WHAT THE EXERCISE ASKS: Filter on the word "none": copy each matching line from the listing below.

LISTED RECORDS:
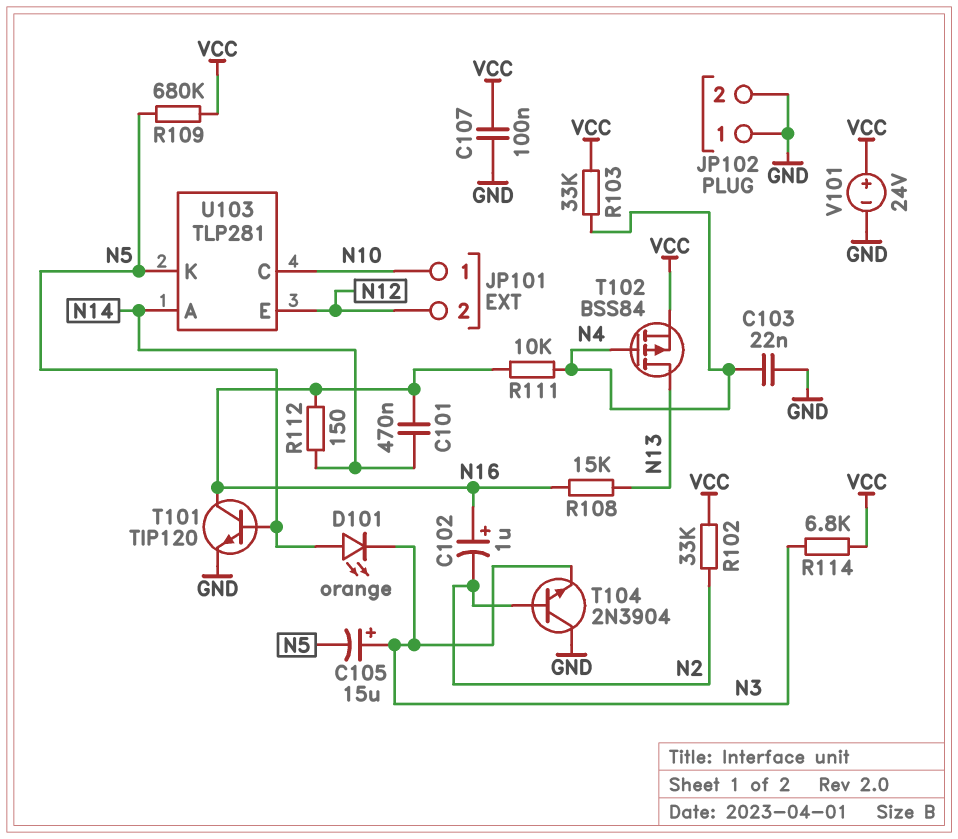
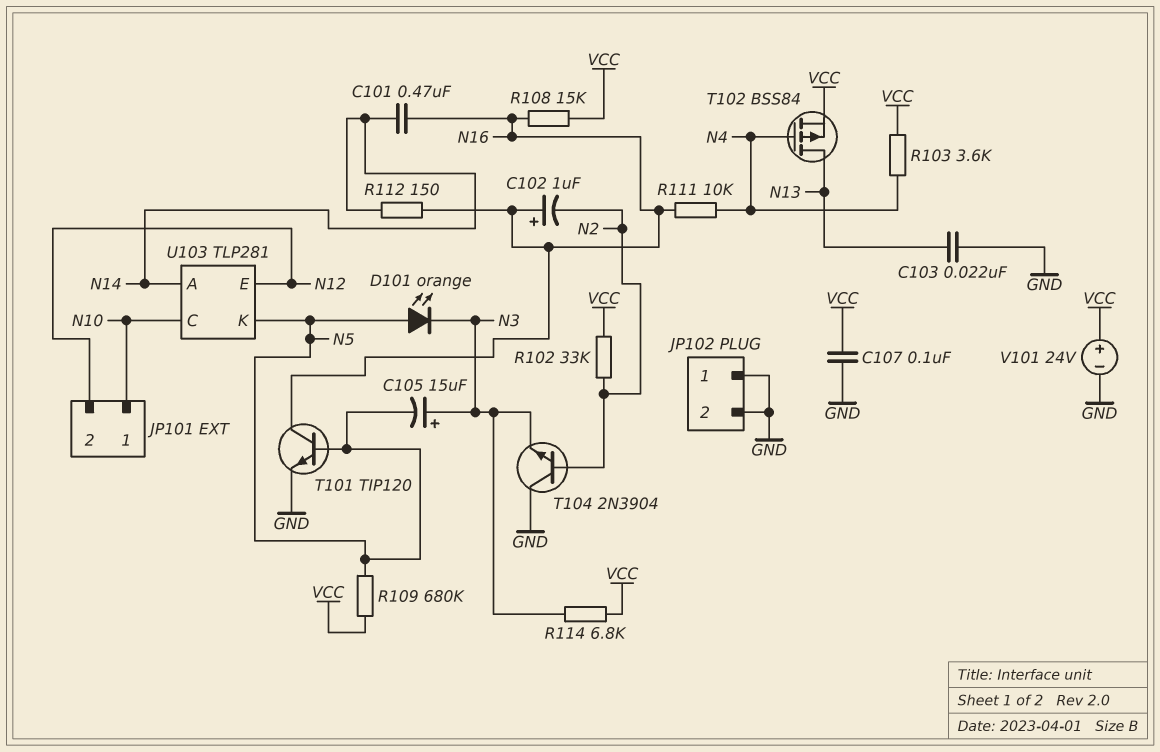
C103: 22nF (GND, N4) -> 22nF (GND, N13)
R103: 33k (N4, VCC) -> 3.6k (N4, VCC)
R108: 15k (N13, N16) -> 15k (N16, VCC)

==

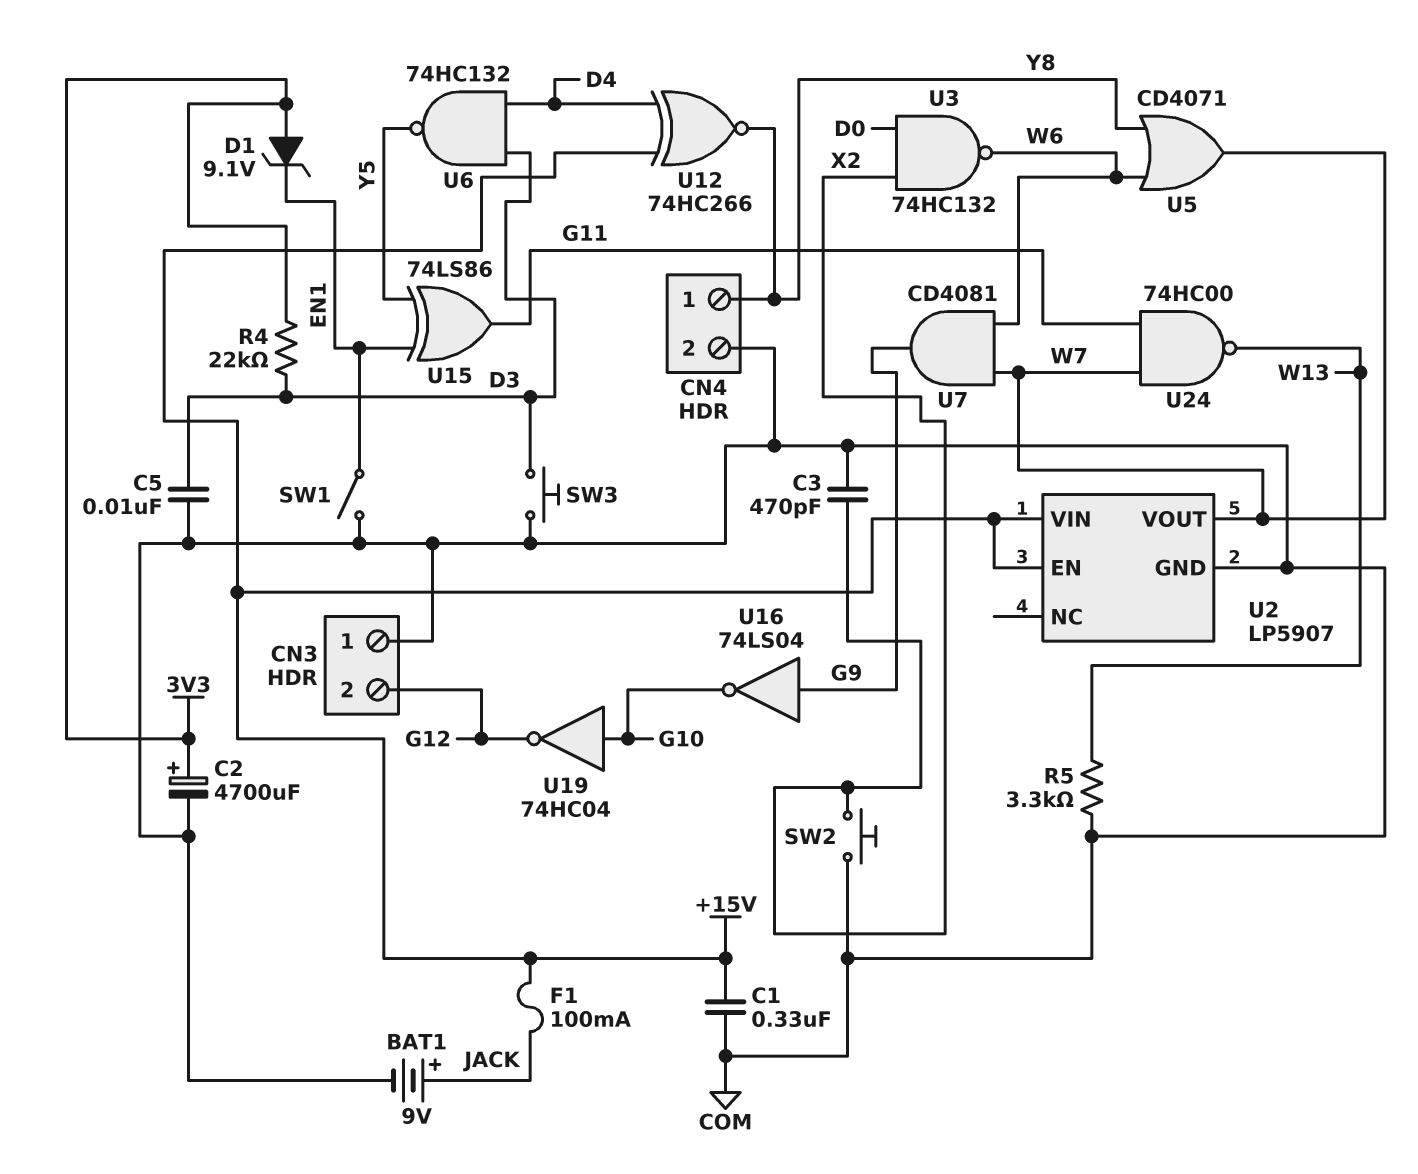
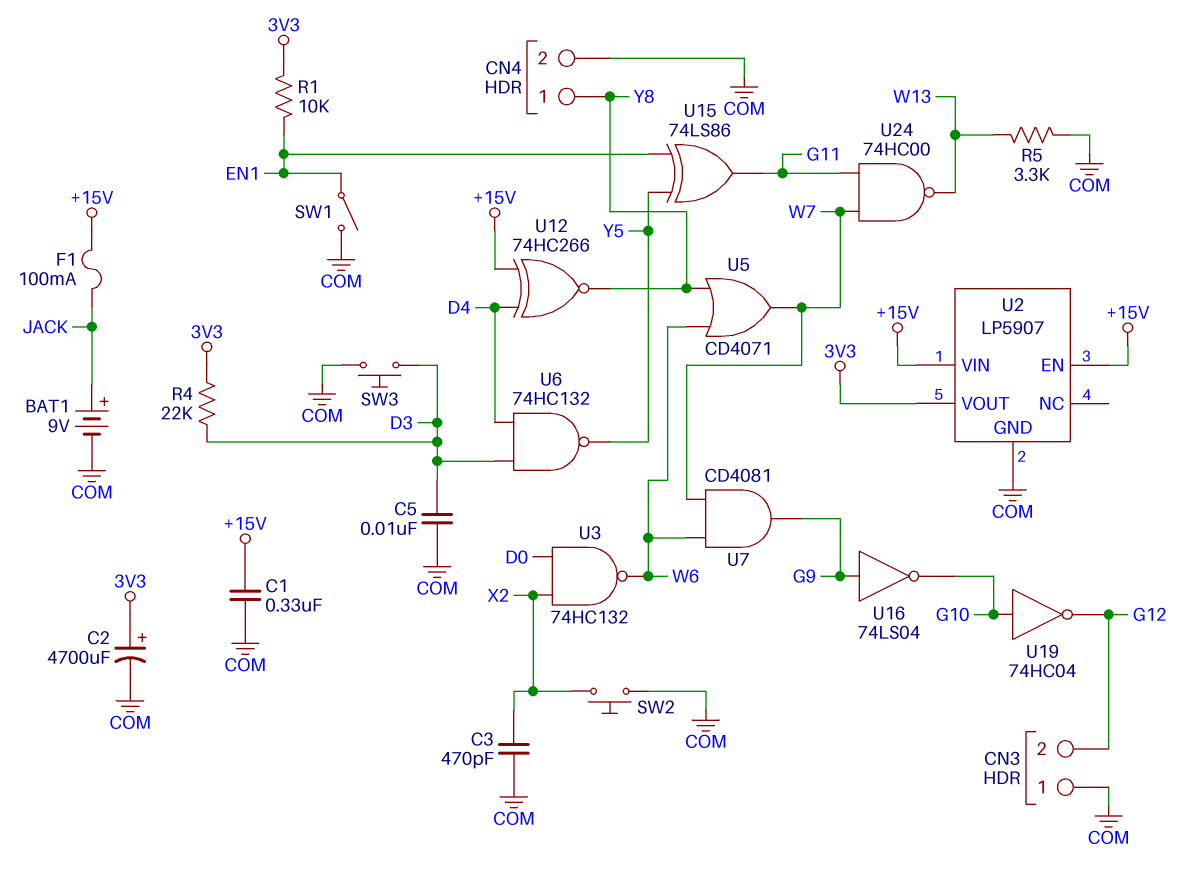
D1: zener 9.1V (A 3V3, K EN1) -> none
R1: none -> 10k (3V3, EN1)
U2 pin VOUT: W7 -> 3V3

SOLUTION BELOW:
D1: zener 9.1V (A 3V3, K EN1) -> none
R1: none -> 10k (3V3, EN1)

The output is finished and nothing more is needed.